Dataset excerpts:

☆ ☆ ☆ ☆ ☆

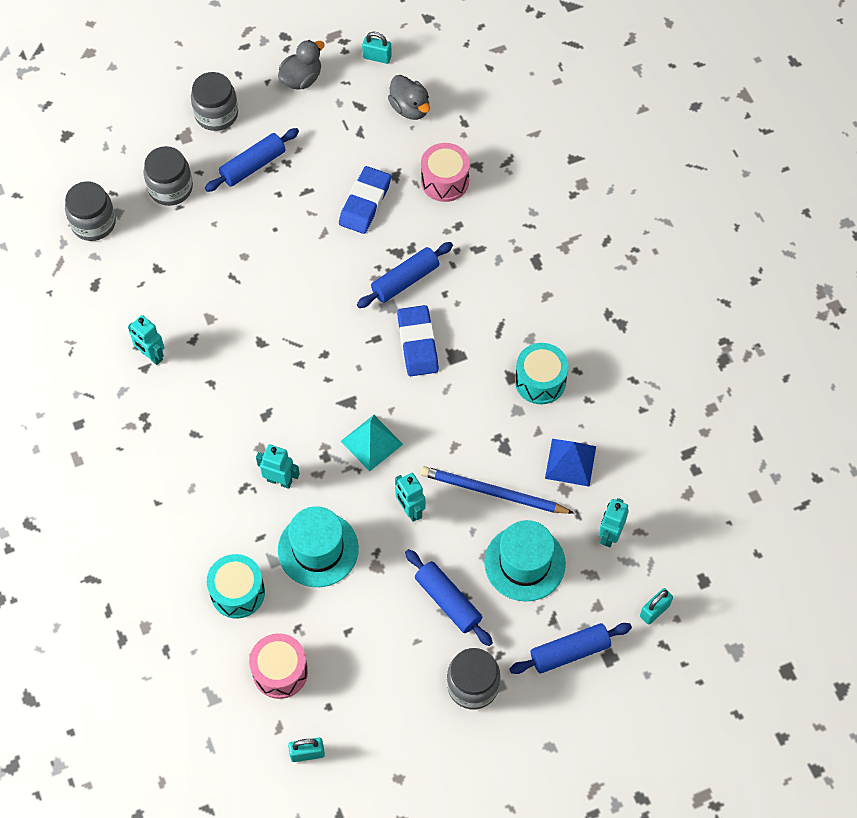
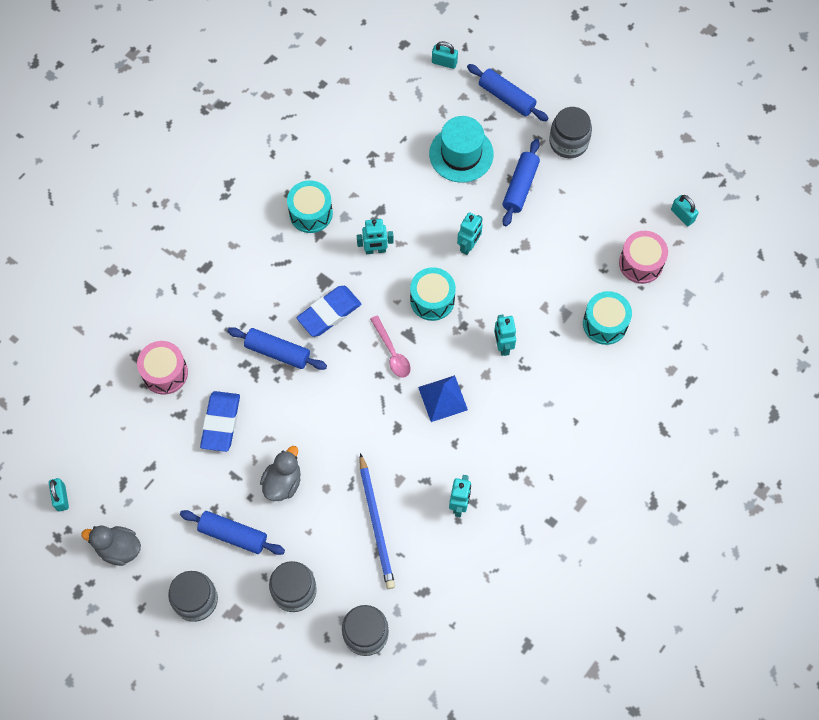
camera: 120 degrees left, 5 degrees up
(318, 549) = (538, 289): turquoise hat -> none
(339, 377) = (392, 352): none -> pink spoon
(365, 203) = (221, 423): blue eraser -> blue eraser turned 75 degrees counterclockwise
(371, 442) = (432, 300): turquoise pyramid -> turquoise drum
(410, 108) = (104, 440): grey duck -> grey duck (283, 482)
(493, 492) = (420, 200): blue pencil -> blue pencil (376, 524)
(570, 462) = (365, 163): blue pyramid -> blue pyramid (442, 398)
(609, 535) = (406, 113): turquoise robot -> turquoise robot (375, 250)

☆ ☆ ☆ ☆ ☆

Where a line of the entries contains the word "pyramid", copy that line.

(371, 442) = (432, 300): turquoise pyramid -> turquoise drum
(570, 462) = (365, 163): blue pyramid -> blue pyramid (442, 398)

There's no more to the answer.